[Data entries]
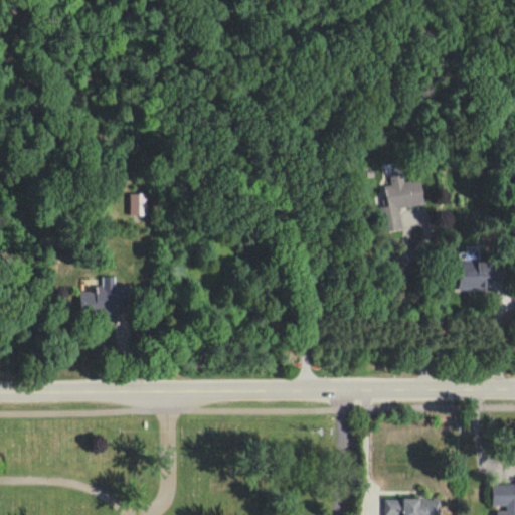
[(420,179),(402,182),(401,174),(388,175),(390,185),(383,186),(386,206),(379,207),(382,231),(401,229),(398,207),(423,204),(420,179)]
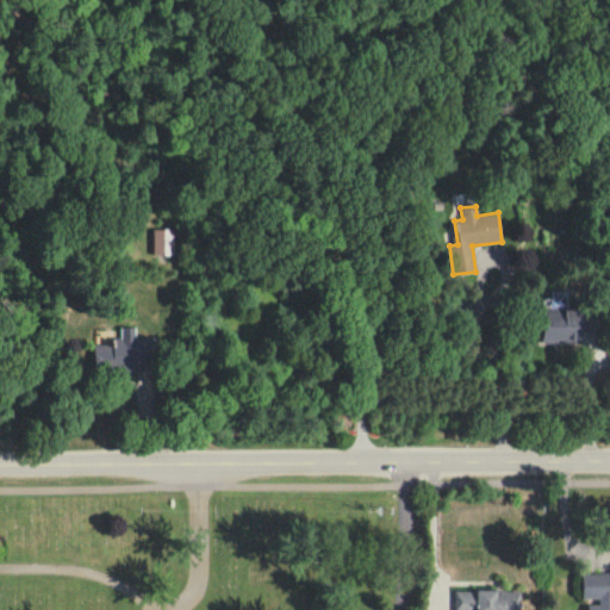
[(170,255),(170,229),(153,230),(153,255),(170,255)]
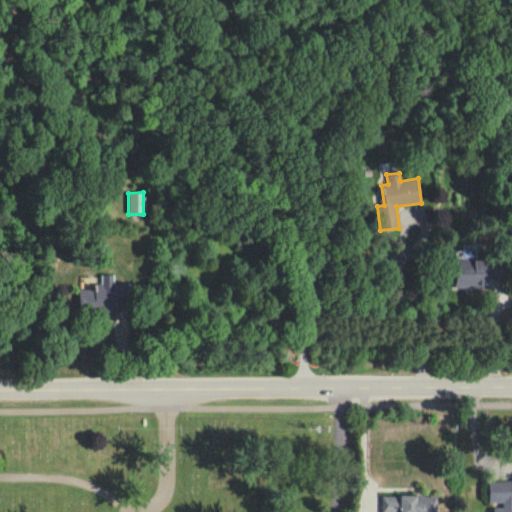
[(455,288),(489,287),(489,259),(454,260),(455,288)]
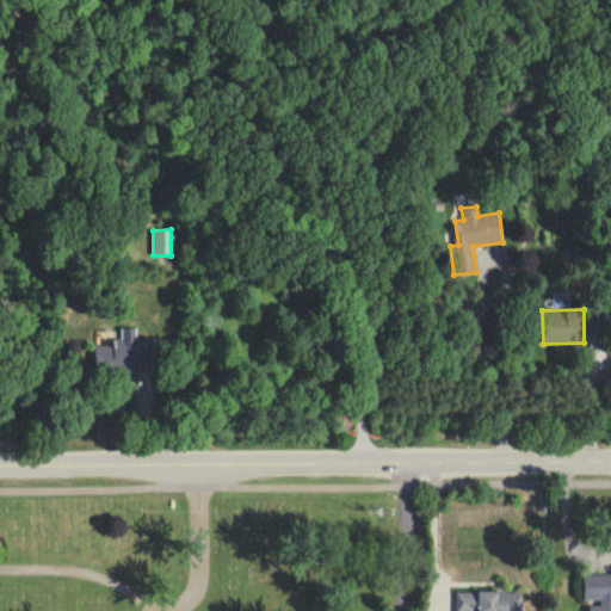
[(94,370),(123,369),(123,376),(140,375),(137,327),(119,328),(121,338),(112,339),(112,345),(94,346),(94,370)]
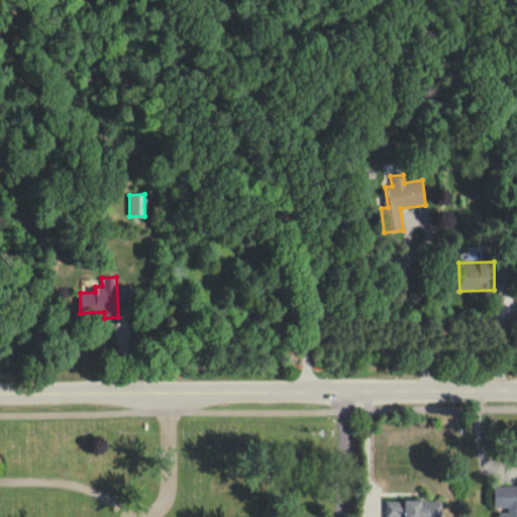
[(493,508),(506,508),(506,513),(497,513),(497,516),(516,516),(516,486),(493,486),(493,508)]
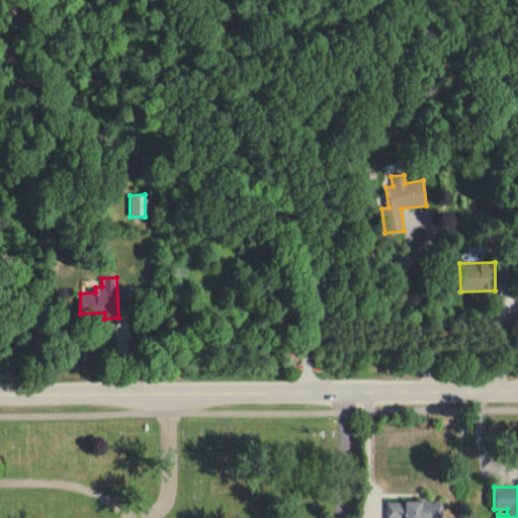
[(439,517),(440,502),(385,501),(384,517),(439,517)]
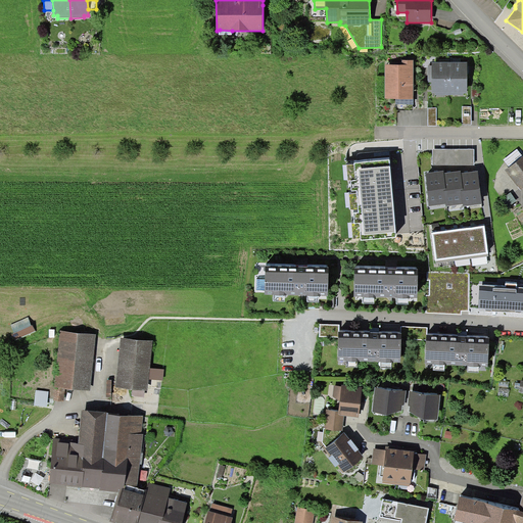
[(402,64),(385,64),(385,98),(395,98),(414,99),(414,60),(402,60),(402,64)]
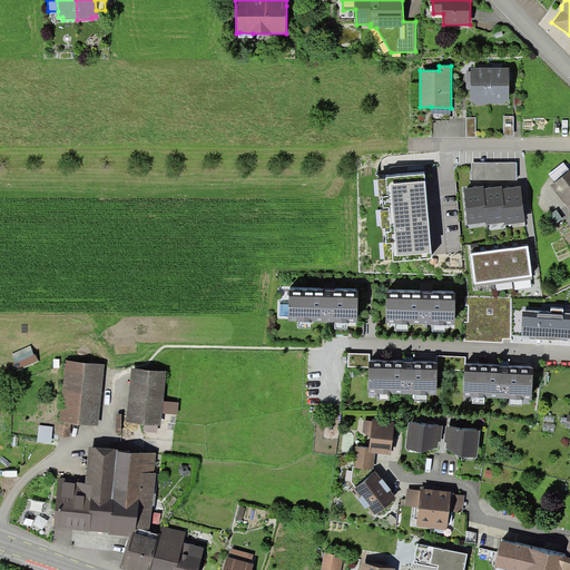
[(474,104),(491,104),(491,67),(471,67),(471,71),(471,89),(471,101),(474,101),(474,104)]
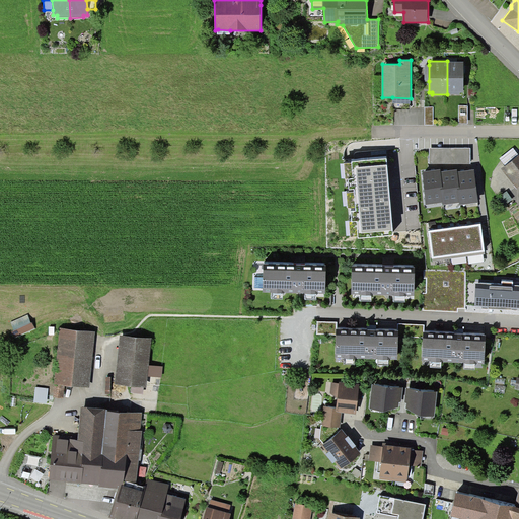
[(464,61),(447,61),(447,94),(460,94),(460,92),(463,92),(464,61)]
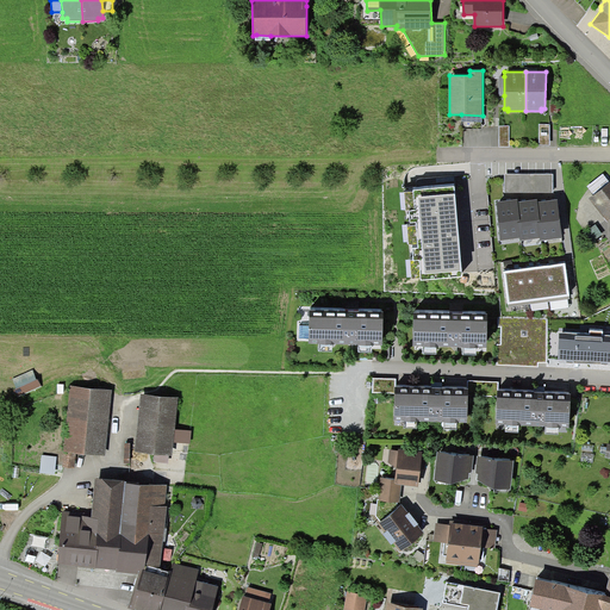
[(540,124),(540,145),(551,145),(551,124),(540,124)]
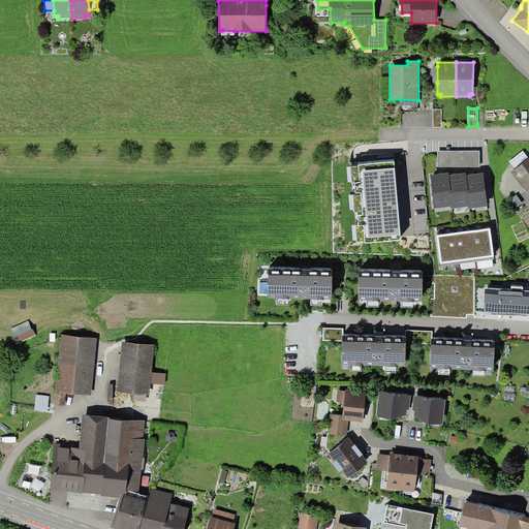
[(433,110),(433,127),(441,127),(442,110),(433,110)]
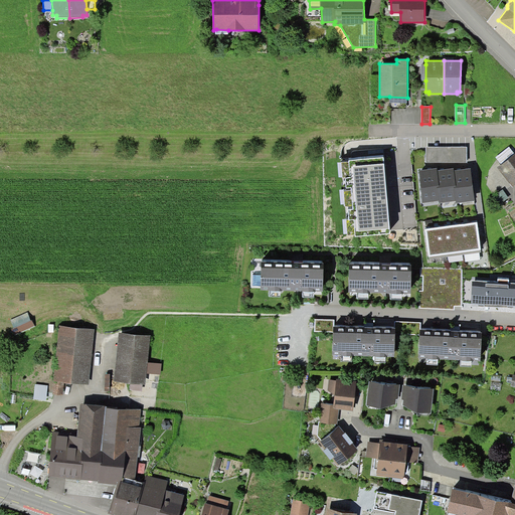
[(467,147),(466,147),(426,147),(425,151),(425,162),(467,162),(467,147)]
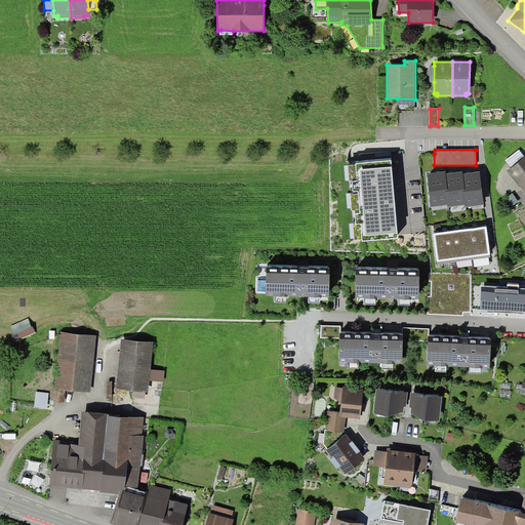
[(511,167),(524,157),(519,150),(506,160),(511,167)]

» Assignment: Give again, please, precisely the lines that begin the records and run through the line with "[(433,110),(433,127),(441,127),(442,110),(433,110)]" in it, keeping both end lines and dropping any pictures.

» Exercise result:
[(420,179),(402,182),(401,174),(388,175),(390,185),(383,186),(386,206),(379,207),(382,231),(401,229),(398,207),(423,204),(420,179)]
[(170,255),(170,229),(153,230),(153,255),(170,255)]
[(455,288),(489,287),(489,259),(454,260),(455,288)]
[(94,370),(123,369),(123,376),(140,375),(137,327),(119,328),(121,338),(112,339),(112,345),(94,346),(94,370)]
[(493,508),(506,508),(506,513),(497,513),(497,516),(516,516),(516,486),(493,486),(493,508)]
[(439,517),(440,502),(385,501),(384,517),(439,517)]
[(402,64),(385,64),(385,98),(395,98),(414,99),(414,60),(402,60),(402,64)]
[(474,104),(491,104),(491,67),(471,67),(471,71),(471,89),(471,101),(474,101),(474,104)]
[(464,61),(447,61),(447,94),(460,94),(460,92),(463,92),(464,61)]
[(540,124),(540,145),(551,145),(551,124),(540,124)]
[(433,110),(433,127),(441,127),(442,110),(433,110)]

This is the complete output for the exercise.